### INPUT DATA
---------------

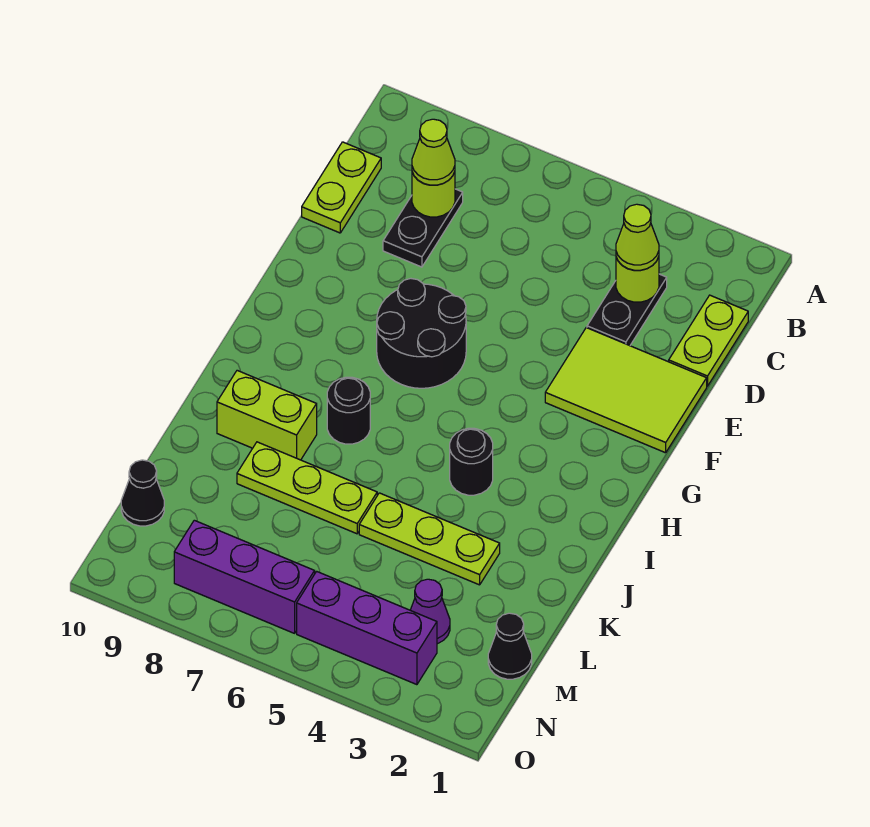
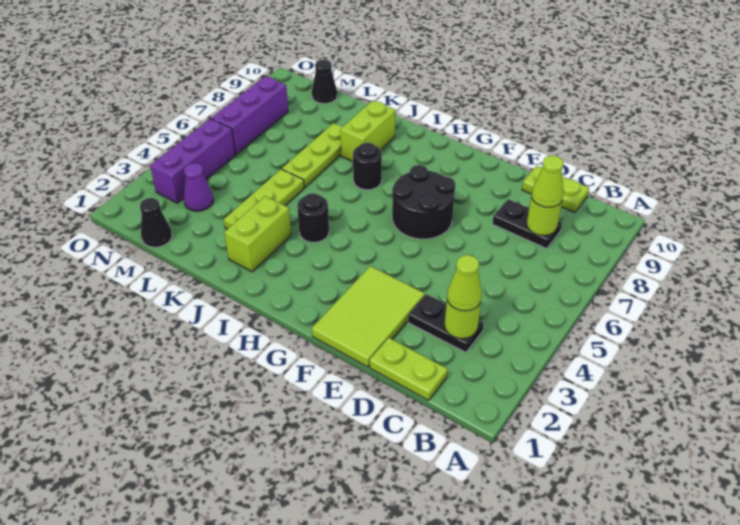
none -> lime brick J2:J3 level 1

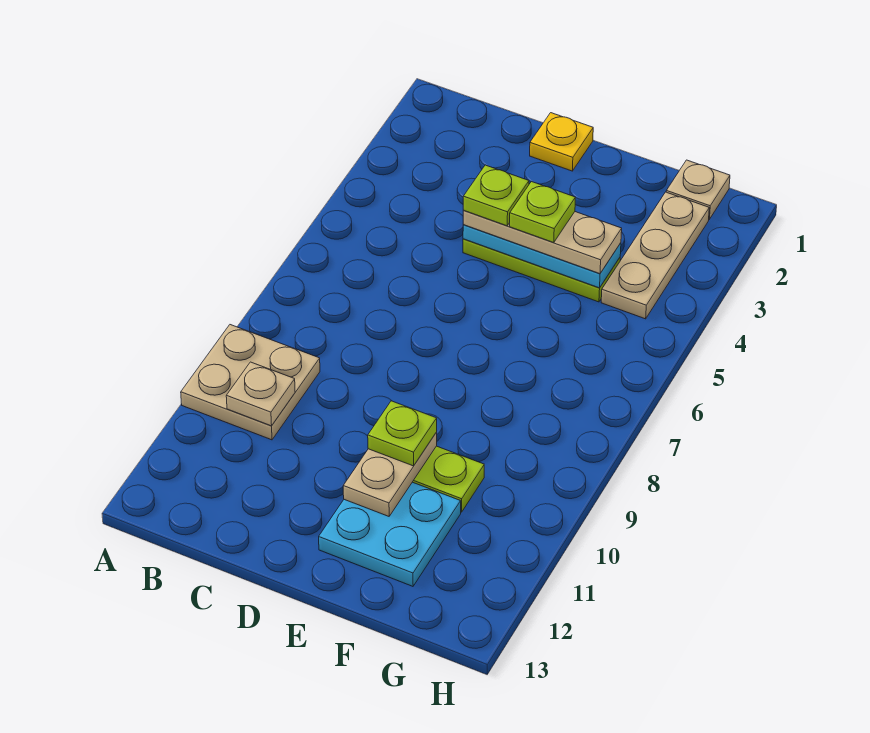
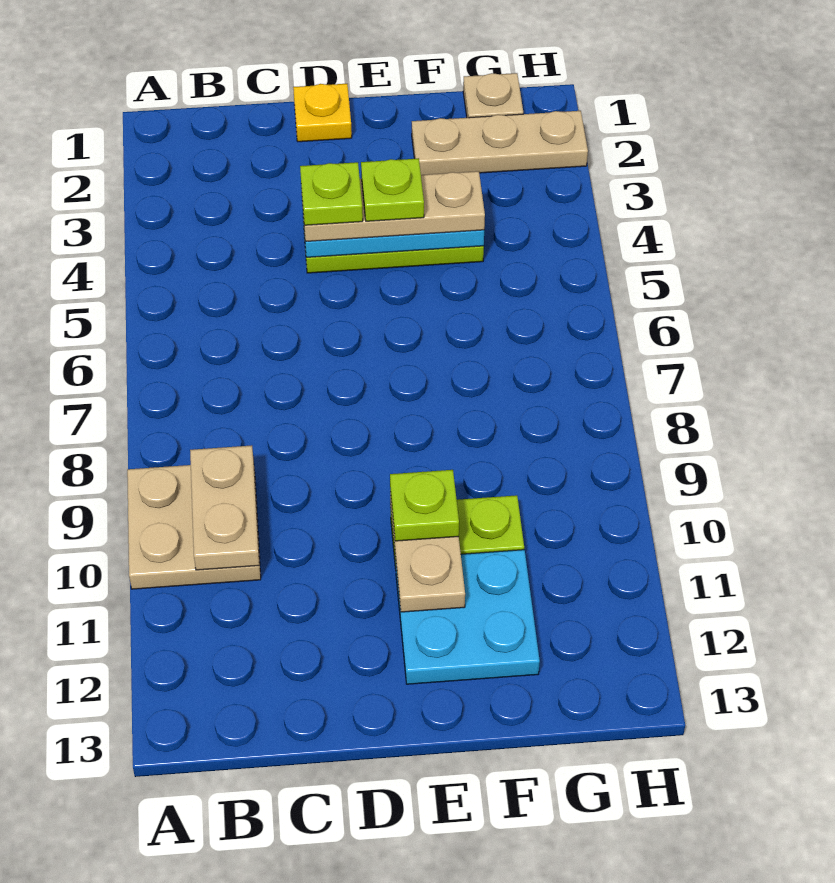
tan plate B10 level 2 -> tan plate B9:B10 level 2
tan plate G2:G4 level 1 -> tan plate F2:H2 level 1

---------------

### BRIEF
With the pictures left out, return the listing above exactly as it stands.

### YOUR RESPONSE
none -> lime brick J2:J3 level 1

tan plate B10 level 2 -> tan plate B9:B10 level 2
tan plate G2:G4 level 1 -> tan plate F2:H2 level 1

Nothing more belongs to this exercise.